• **Exercise instructions**
In the records below, pick out all lines containing the word "SONAR".

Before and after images

== == ==

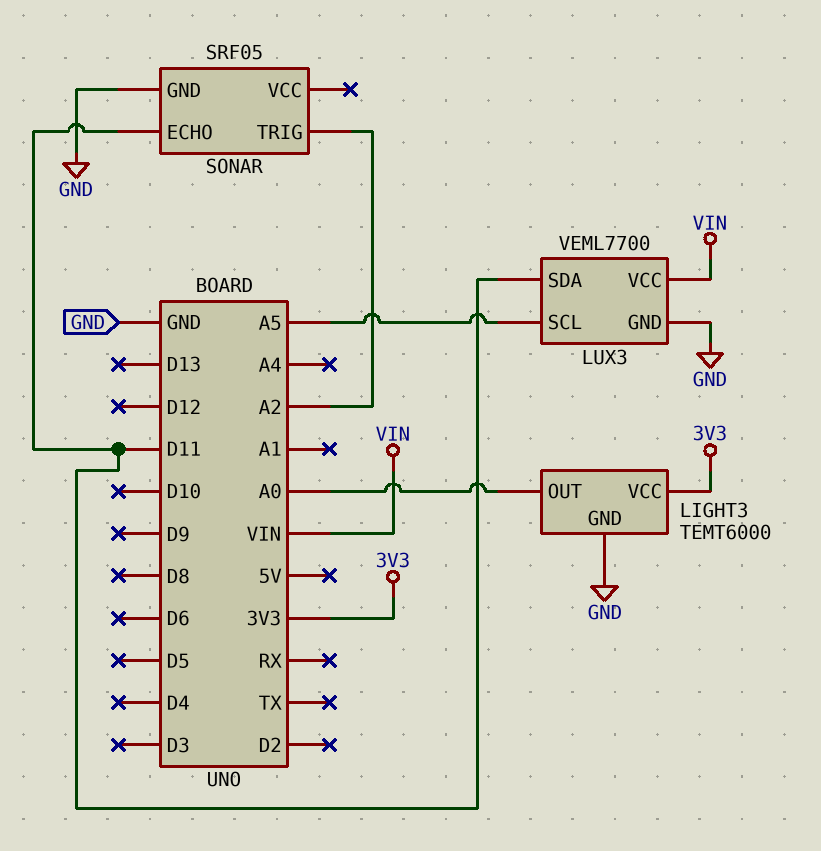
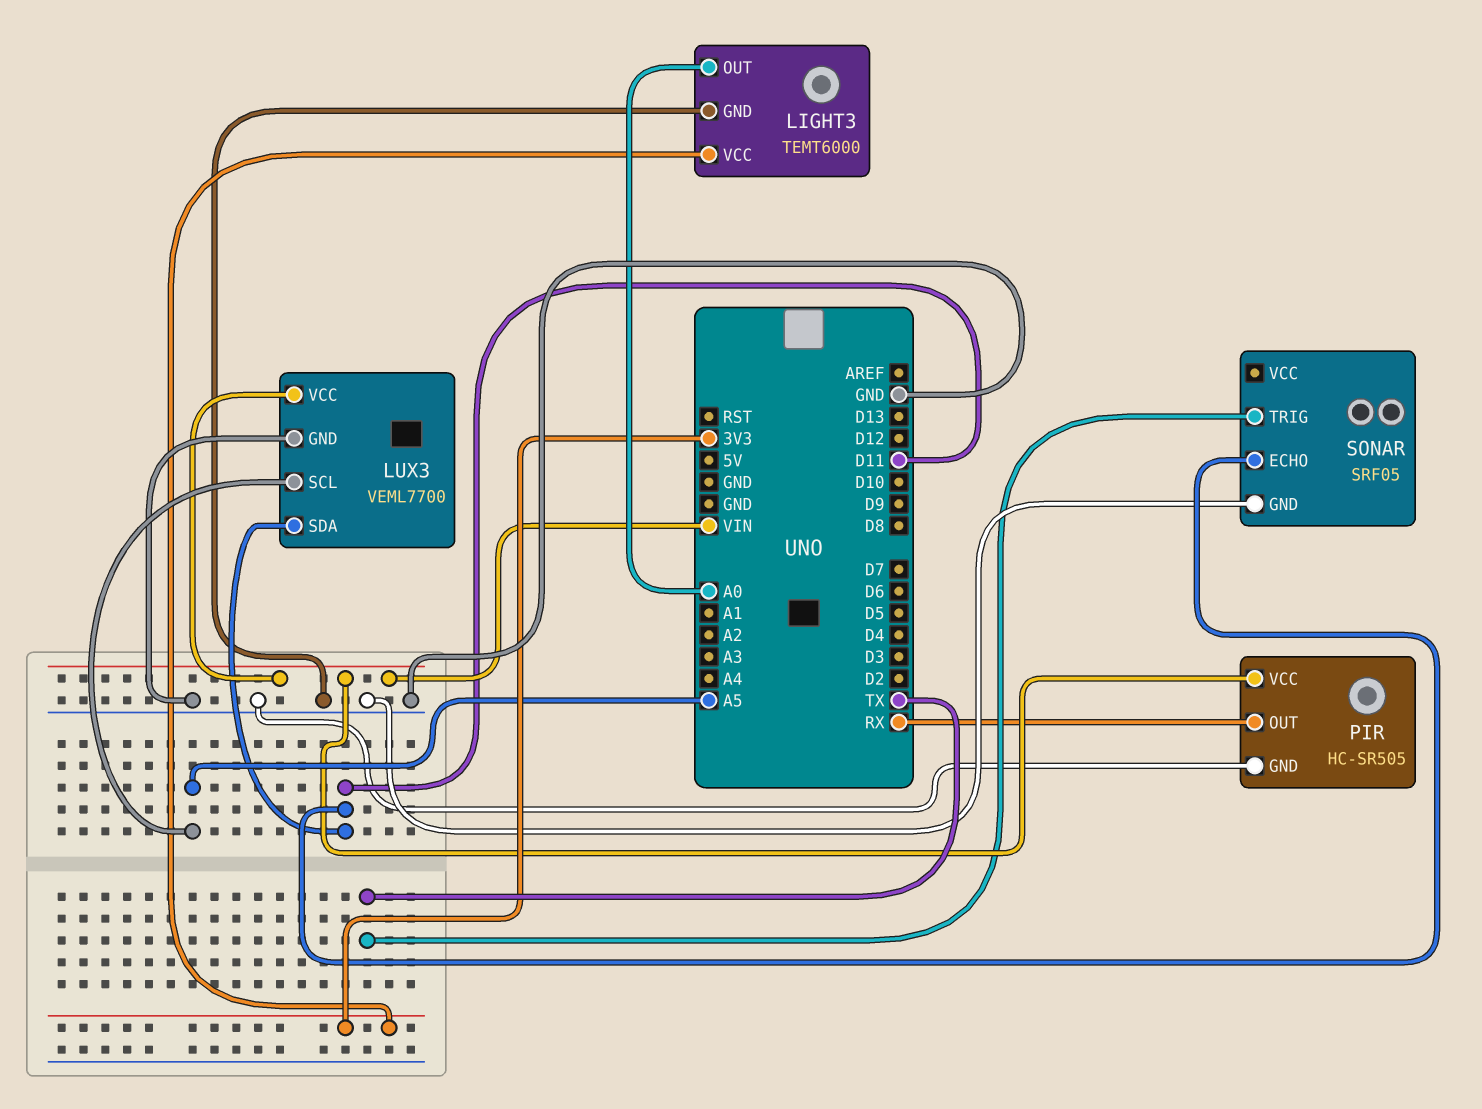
PIR: none -> HC-SR505
PIR pin GND: none -> GND
PIR pin OUT: none -> RX
PIR pin VCC: none -> VIN
SONAR pin TRIG: A2 -> TX

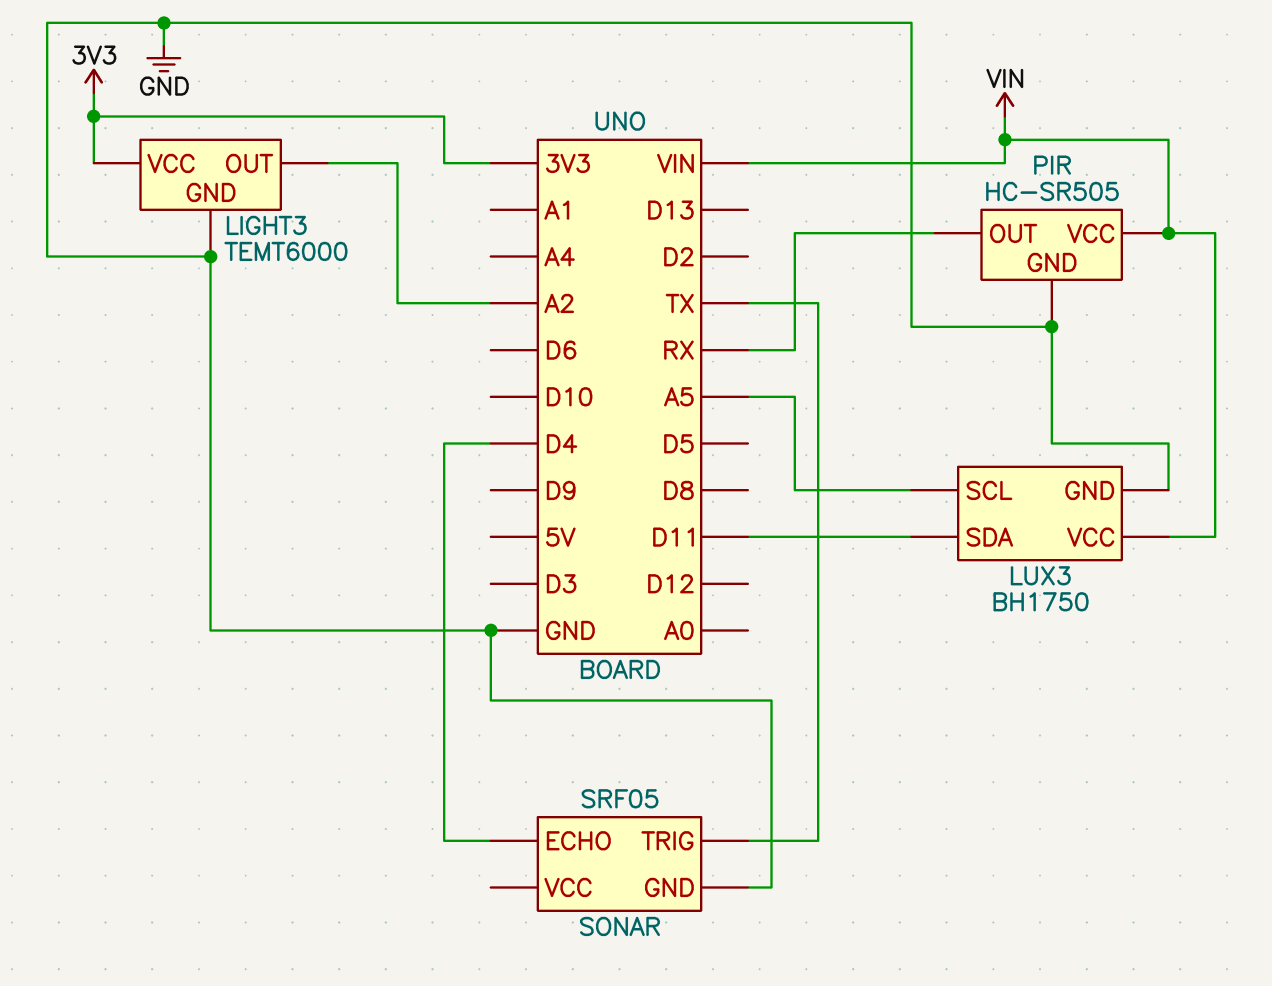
LIGHT3 pin OUT: A0 -> A2
LUX3: VEML7700 -> BH1750
SONAR pin ECHO: D11 -> D4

== == ==

• **Answer to the problem**
SONAR pin TRIG: A2 -> TX
SONAR pin ECHO: D11 -> D4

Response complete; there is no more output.